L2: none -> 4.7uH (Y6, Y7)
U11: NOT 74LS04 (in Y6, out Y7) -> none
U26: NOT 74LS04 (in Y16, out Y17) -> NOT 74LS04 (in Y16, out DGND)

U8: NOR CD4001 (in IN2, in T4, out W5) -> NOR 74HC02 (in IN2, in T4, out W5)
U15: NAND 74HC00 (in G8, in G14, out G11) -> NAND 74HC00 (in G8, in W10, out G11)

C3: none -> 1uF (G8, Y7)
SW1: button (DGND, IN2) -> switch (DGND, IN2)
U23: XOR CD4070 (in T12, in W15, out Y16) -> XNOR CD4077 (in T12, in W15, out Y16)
==
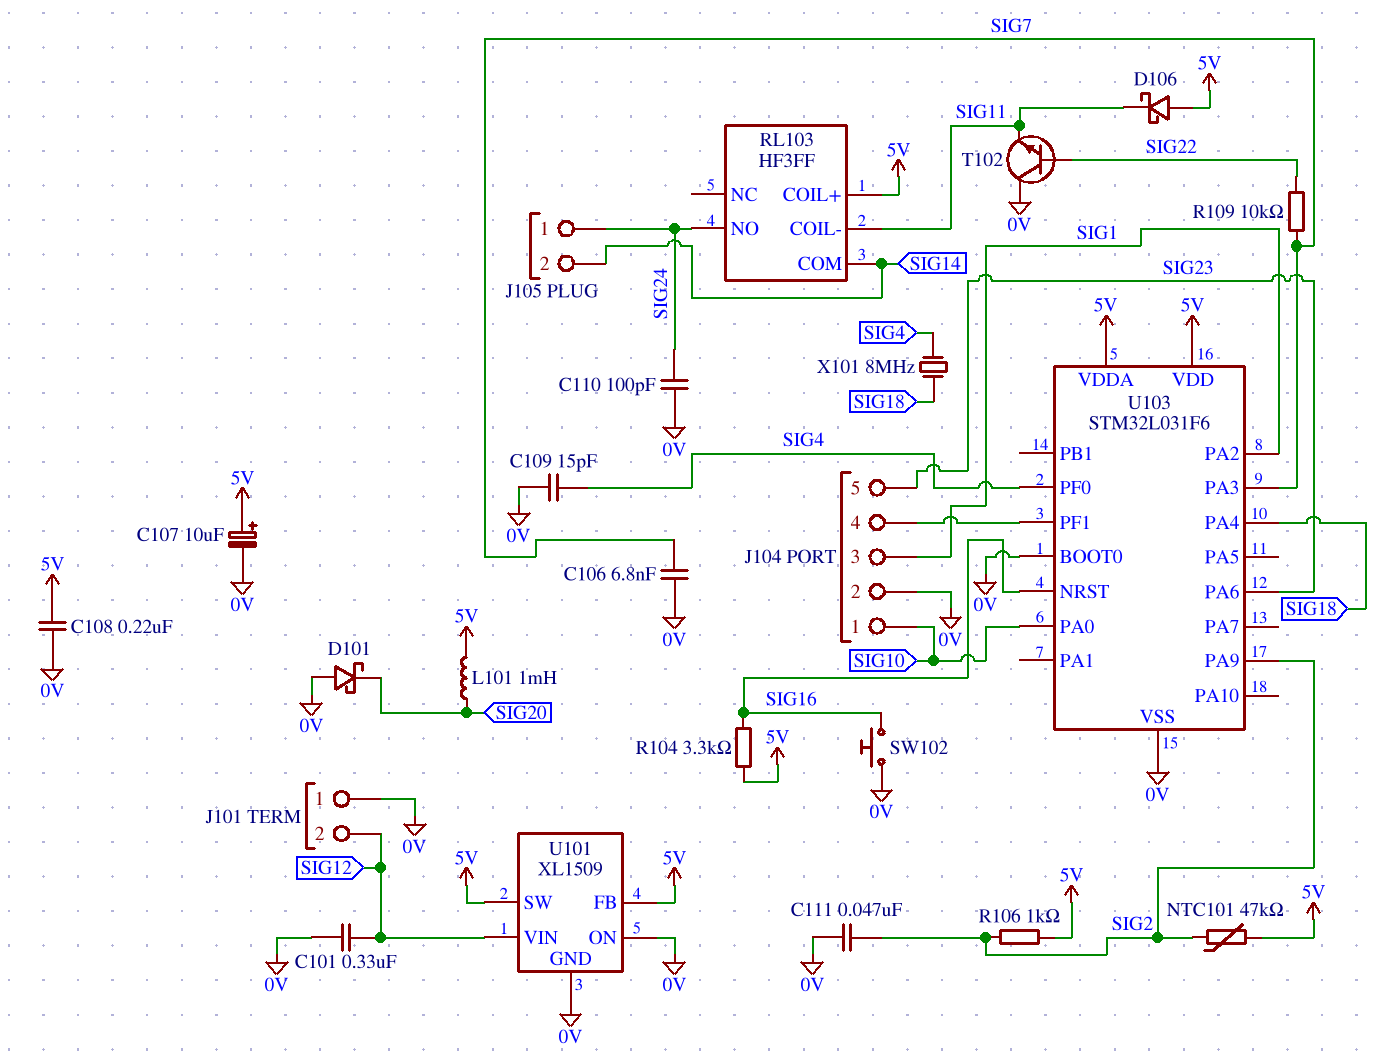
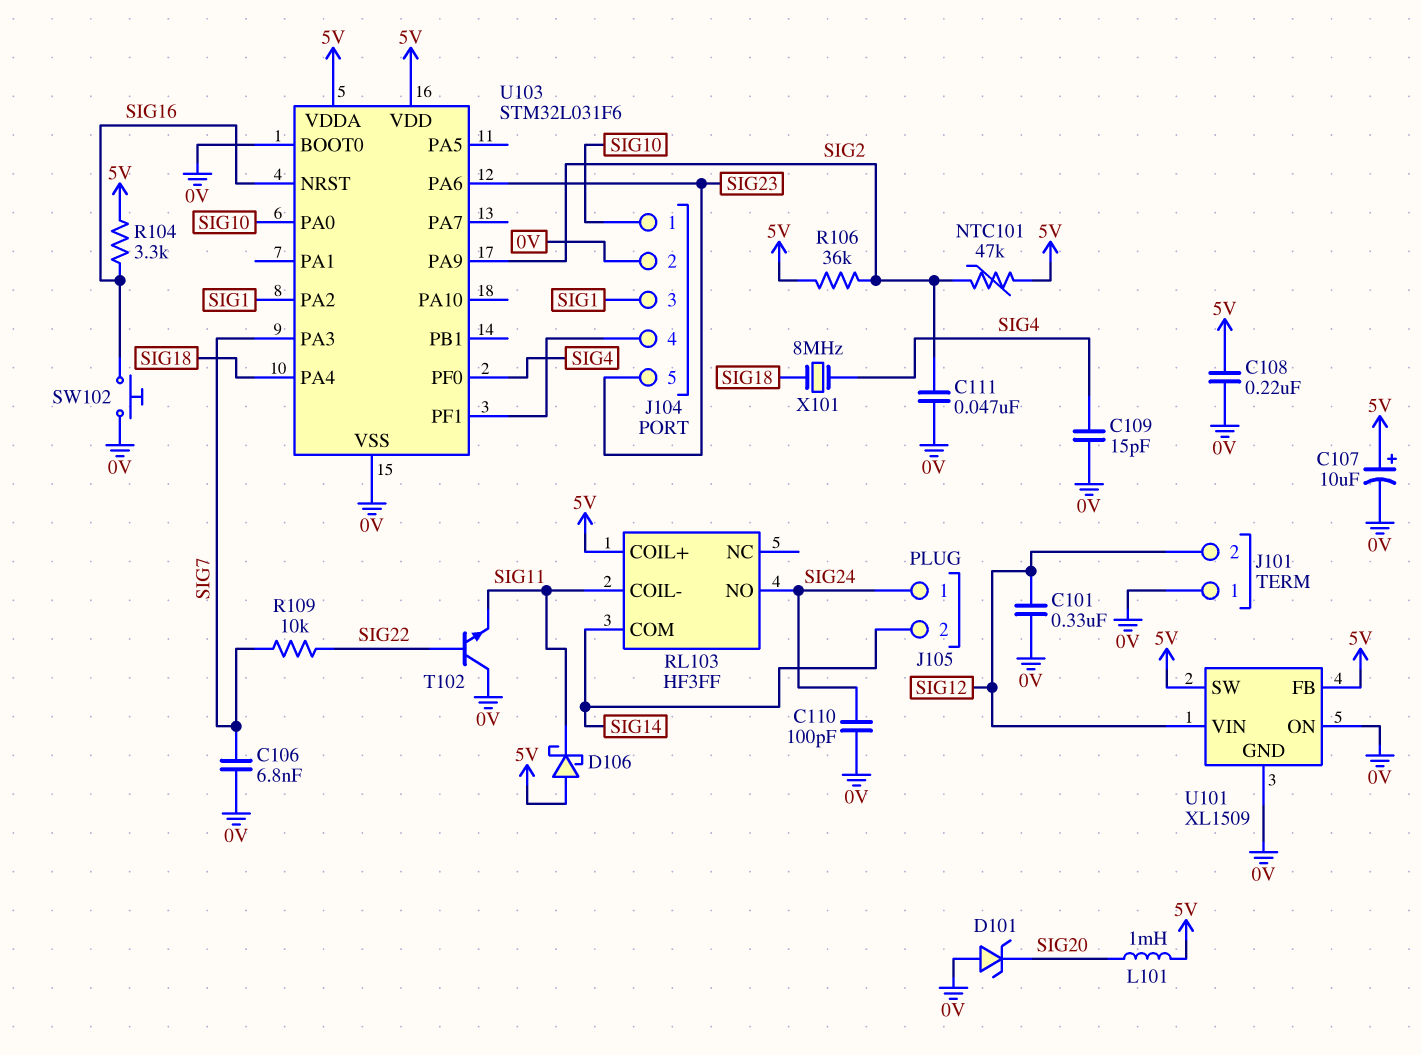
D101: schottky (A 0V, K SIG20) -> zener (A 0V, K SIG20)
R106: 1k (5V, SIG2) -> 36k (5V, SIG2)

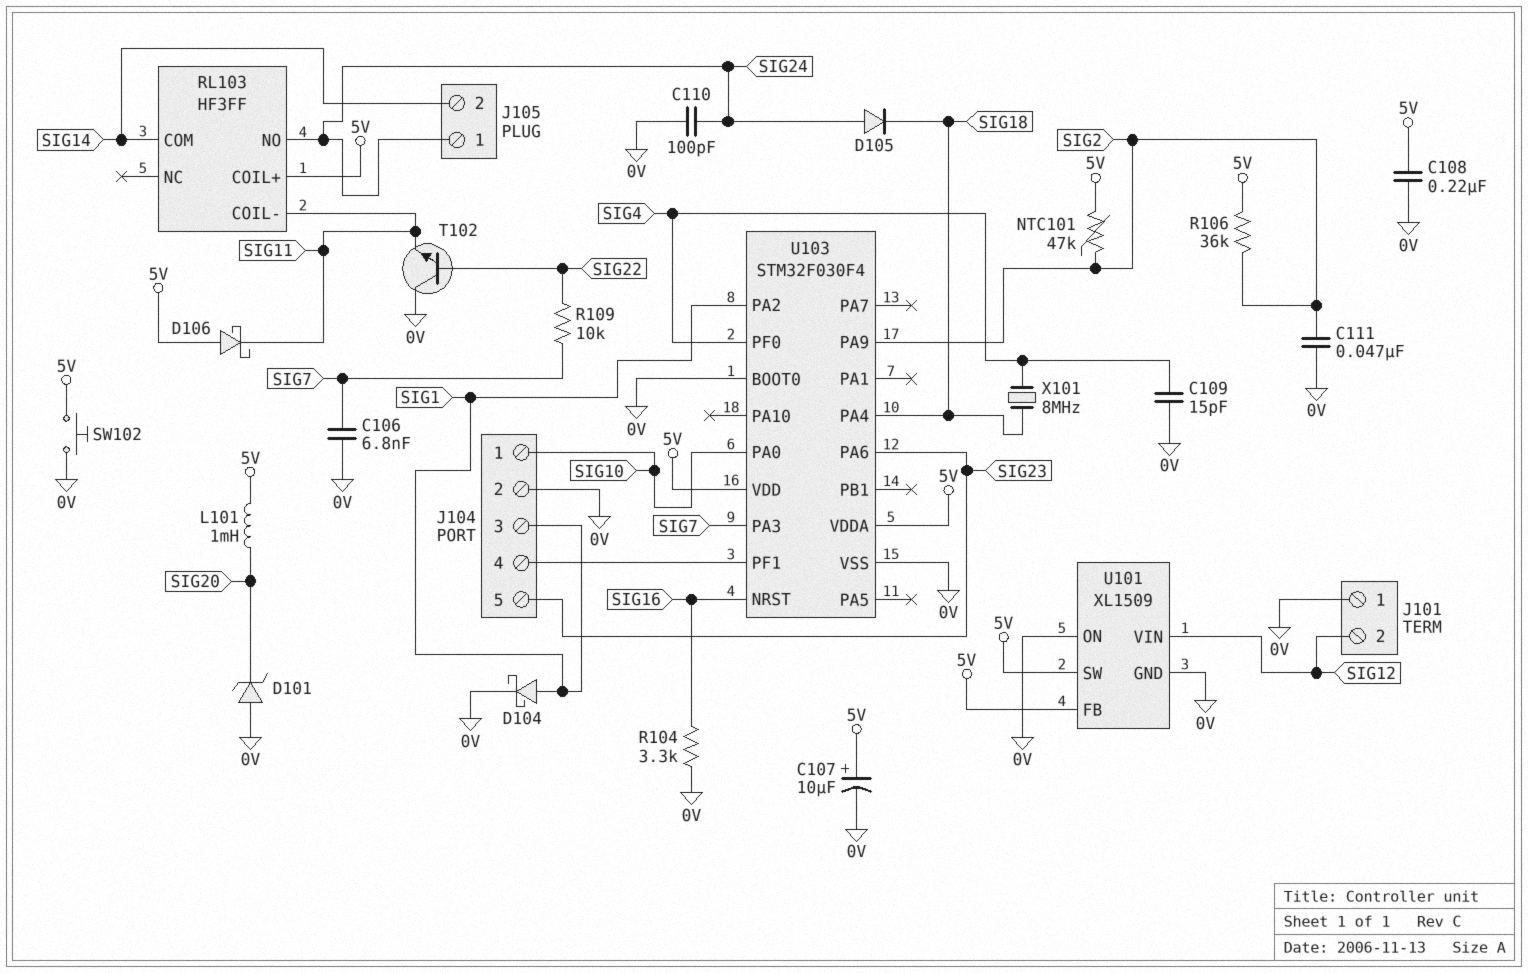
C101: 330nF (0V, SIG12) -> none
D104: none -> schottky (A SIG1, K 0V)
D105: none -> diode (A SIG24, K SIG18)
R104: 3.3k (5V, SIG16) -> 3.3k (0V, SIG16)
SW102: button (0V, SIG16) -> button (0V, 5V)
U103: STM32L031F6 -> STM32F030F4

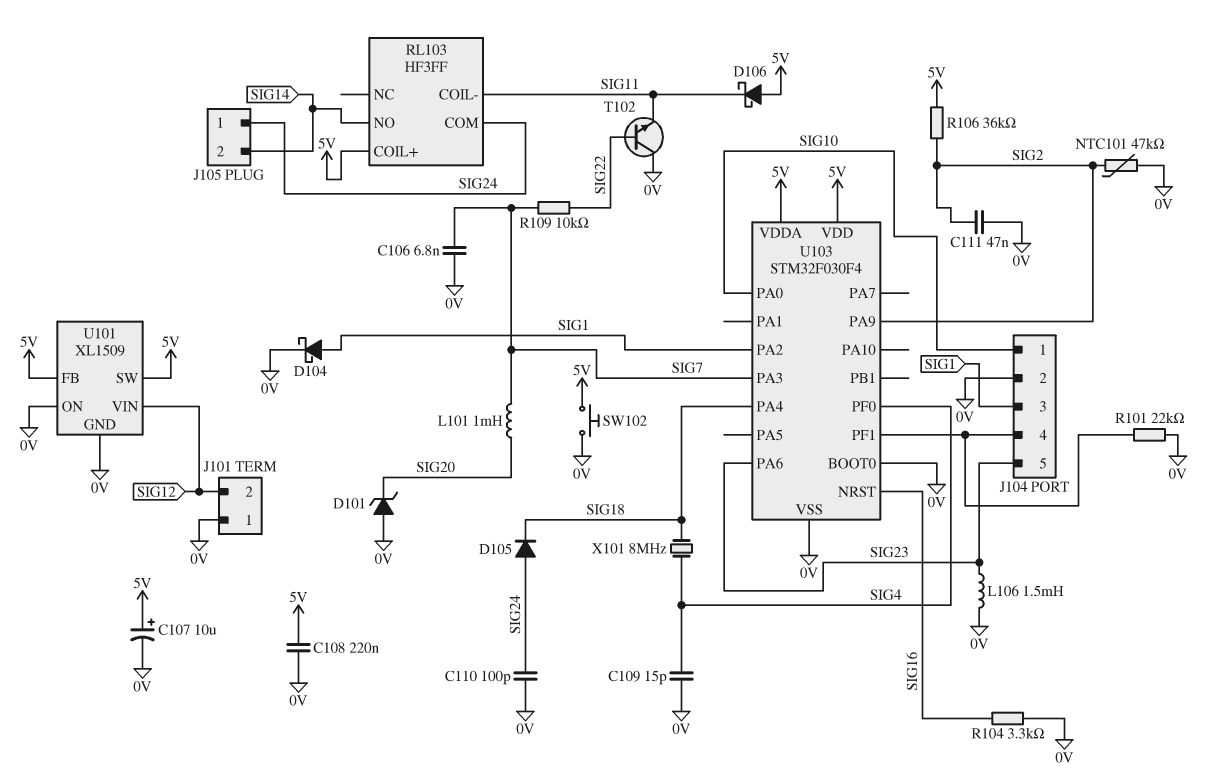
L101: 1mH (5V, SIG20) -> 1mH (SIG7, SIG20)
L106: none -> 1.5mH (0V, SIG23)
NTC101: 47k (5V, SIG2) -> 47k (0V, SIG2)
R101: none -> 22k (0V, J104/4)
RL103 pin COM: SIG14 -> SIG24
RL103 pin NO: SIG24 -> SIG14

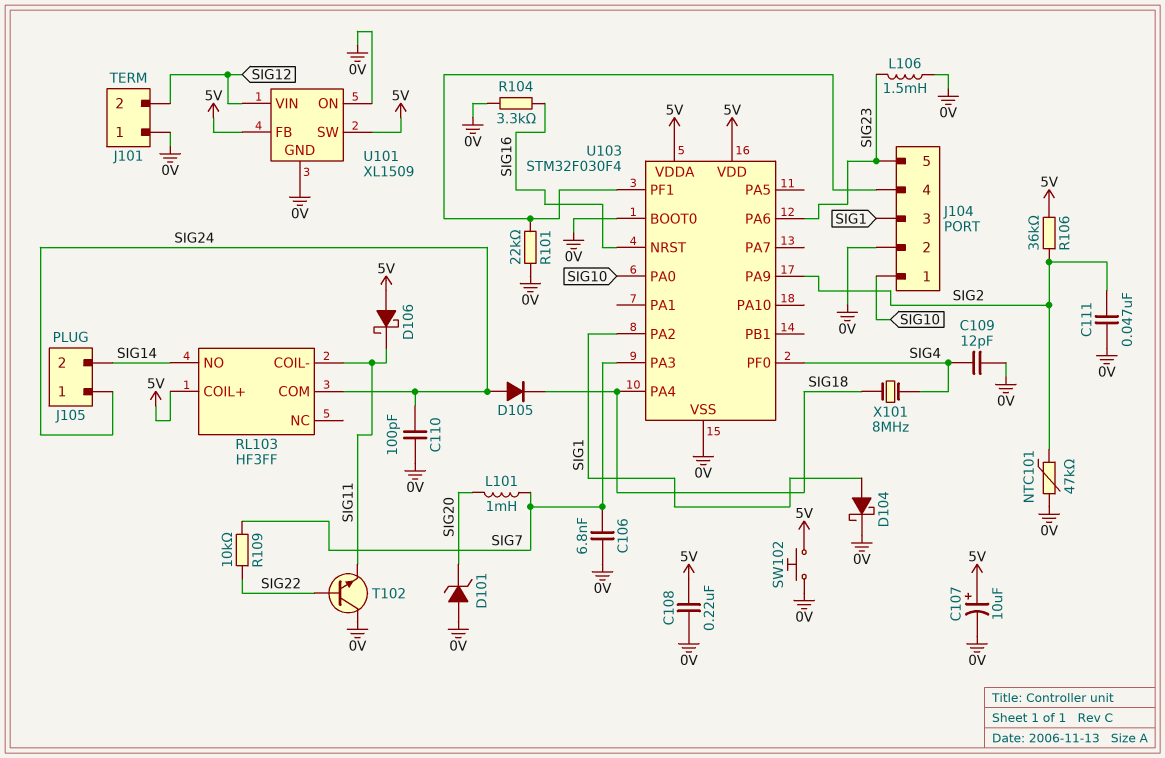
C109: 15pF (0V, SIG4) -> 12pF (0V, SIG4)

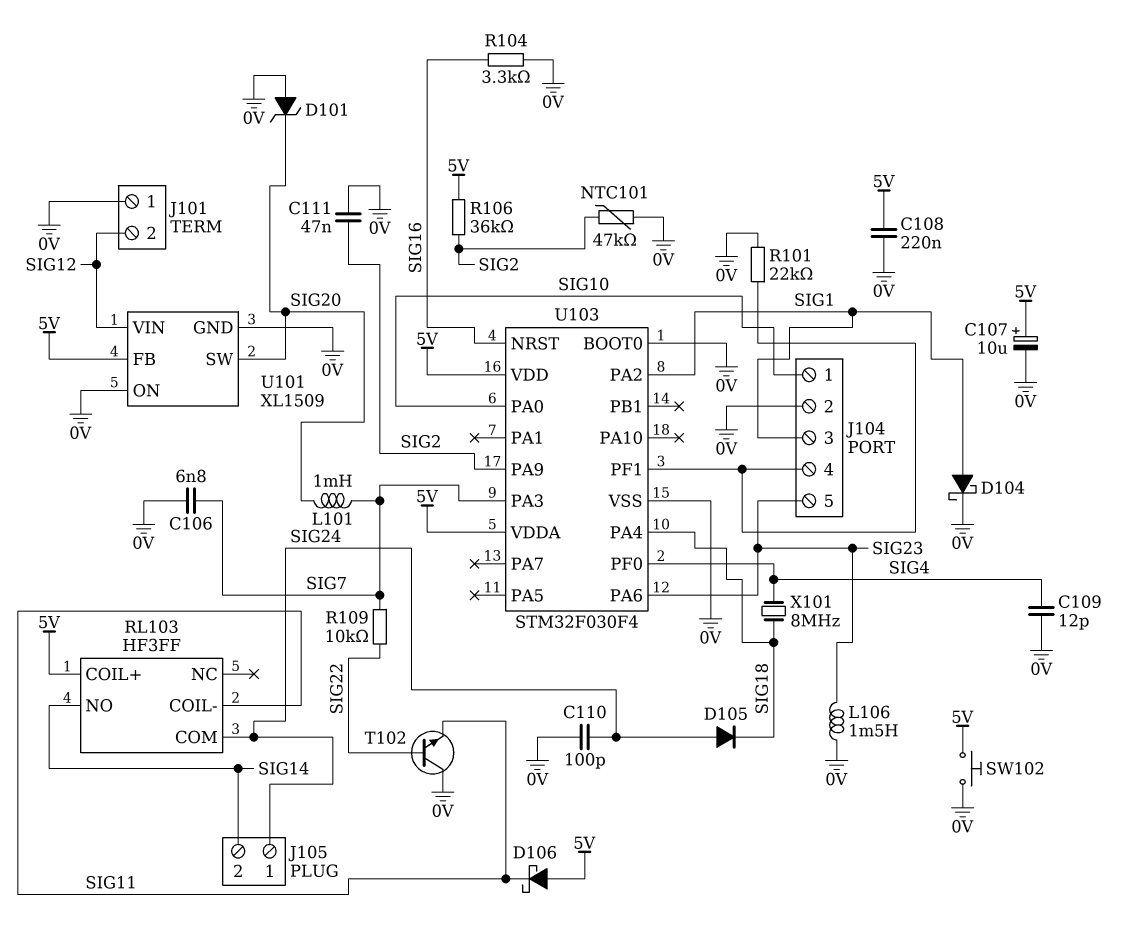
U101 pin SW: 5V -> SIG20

● **What you are asked to do**
Beginning with the line that contains "NTC101: 47k (5V, SIG2) -> 47k (0V, SIG2)" and ending with the line that contains "U101 pin SW: 5V -> SIG20", reproduce the listing exactly, pictures excluded.

● **Your response**
NTC101: 47k (5V, SIG2) -> 47k (0V, SIG2)
R101: none -> 22k (0V, J104/4)
RL103 pin COM: SIG14 -> SIG24
RL103 pin NO: SIG24 -> SIG14

C109: 15pF (0V, SIG4) -> 12pF (0V, SIG4)

U101 pin SW: 5V -> SIG20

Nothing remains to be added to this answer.